Coordinate-based object records

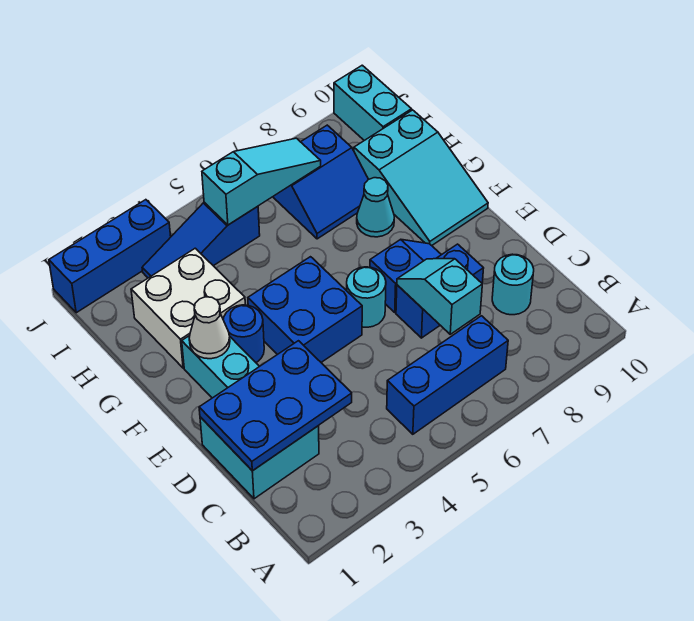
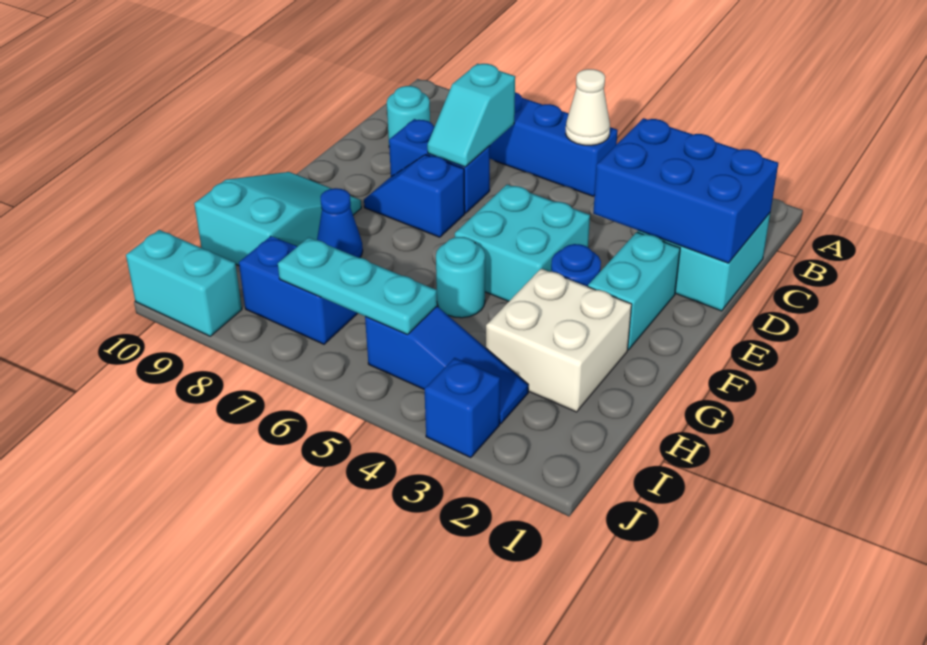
blue 2x3 plate [199,341,352,471] -> blue 2x3 brick [593,118,778,263]
blue 2x2 brick [248,257,362,362] -> cyan 2x2 brick [455,185,590,301]
cyan 1x1 round brick [347,267,386,327] -> cyan 1x1 round brick moved to [436,237,485,318]
white 1x1 cone [189,297,230,359] -> white 1x1 cone moved to [566,69,610,145]
cyan 1x1 cone [357,178,394,237] -> blue 1x1 cone [317,188,363,258]
cyan 1x3 slope [202,138,321,225] -> cyan 1x3 plate [278,237,437,334]
cyan 1x2 brick [334,65,411,141] -> cyan 1x2 brick turned to [126,230,242,336]
blue 1x3 brick [49,200,171,313] -> blue 1x1 brick [424,358,500,458]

**What to produce**
Leaving all pictures aside, quote each record exactly.

**Written solution**
blue 2x3 plate [199,341,352,471] -> blue 2x3 brick [593,118,778,263]
blue 2x2 brick [248,257,362,362] -> cyan 2x2 brick [455,185,590,301]
cyan 1x1 round brick [347,267,386,327] -> cyan 1x1 round brick moved to [436,237,485,318]
white 1x1 cone [189,297,230,359] -> white 1x1 cone moved to [566,69,610,145]
cyan 1x1 cone [357,178,394,237] -> blue 1x1 cone [317,188,363,258]
cyan 1x3 slope [202,138,321,225] -> cyan 1x3 plate [278,237,437,334]
cyan 1x2 brick [334,65,411,141] -> cyan 1x2 brick turned to [126,230,242,336]
blue 1x3 brick [49,200,171,313] -> blue 1x1 brick [424,358,500,458]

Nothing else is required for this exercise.